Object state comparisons
============================================================
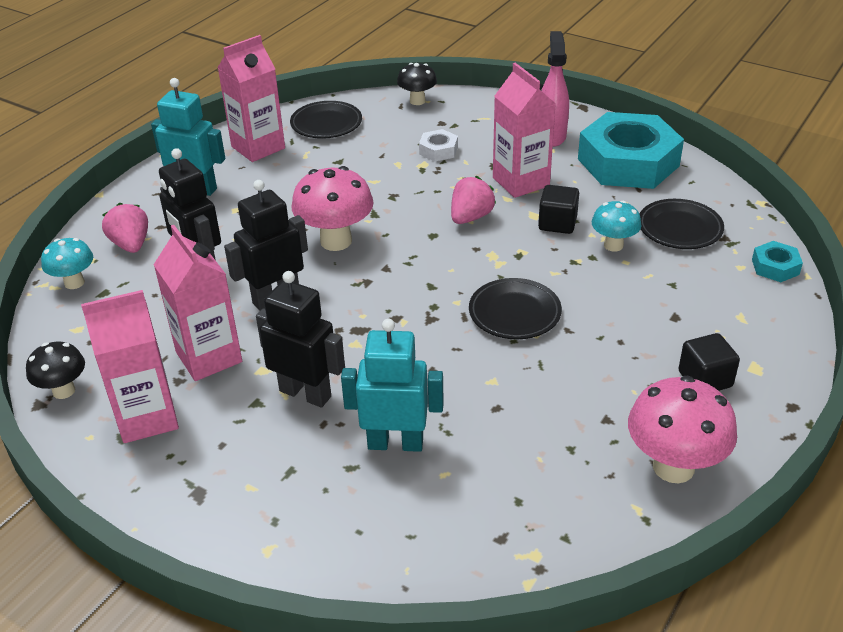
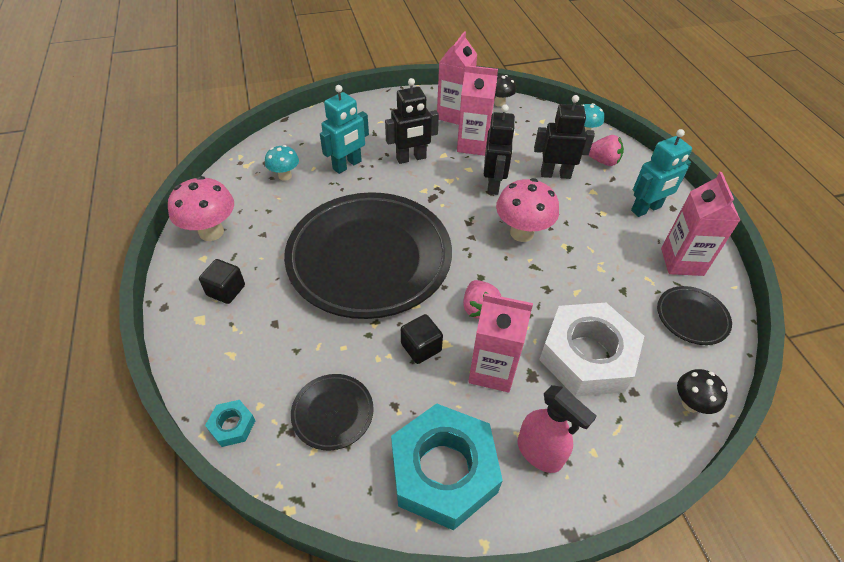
camera: 130 degrees right, 10 degrees up
white nut [419,129,458,162] -> white nut [539,303,644,397], size x2.39
black plate [469,278,562,339] -> black plate [284,192,452,319], size x2.47
turquoise mushroom [592,201,642,252] -> turquoise mushroom moved to [265,145,299,181]

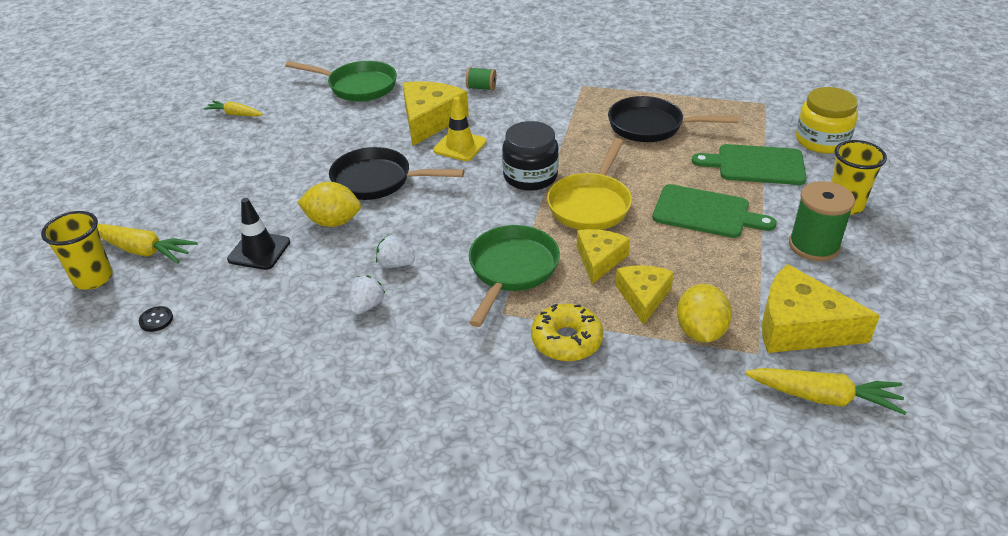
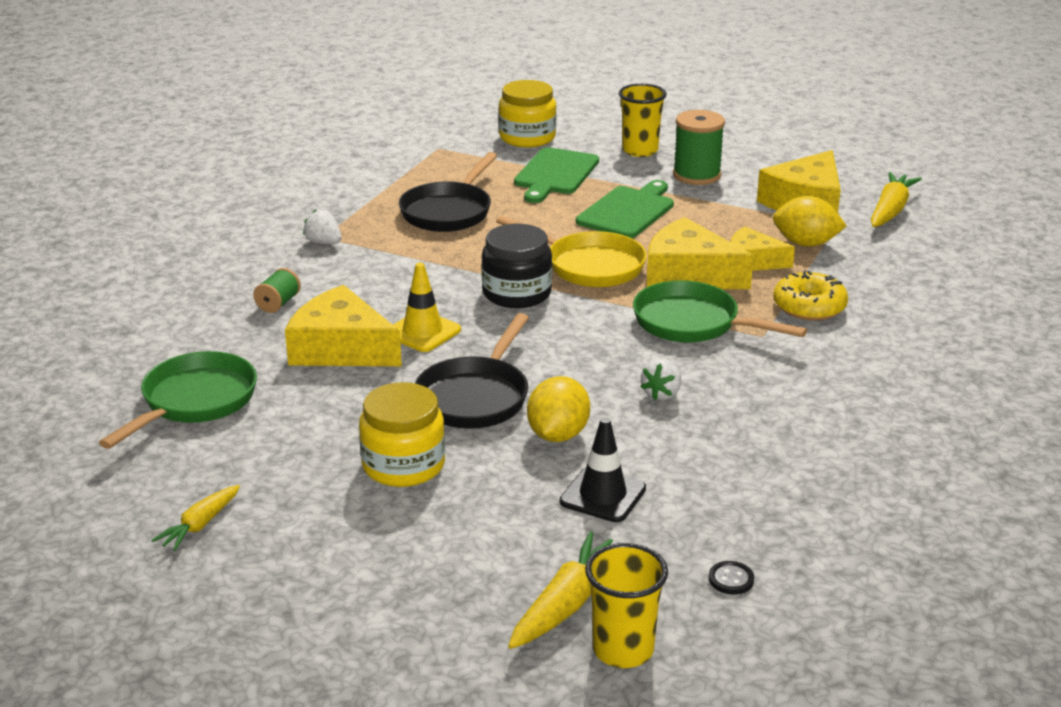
camera: 80 degrees left, 10 degrees down
white strawberry [349,276,385,315] -> white strawberry moved to [303,210,341,244]
yellow cheese [577,229,630,284] -> yellow cheese [647,217,754,289], size x1.59
none -> yellow jar [359,382,445,487]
============================================================
Give only how many lines above hold "camera".

2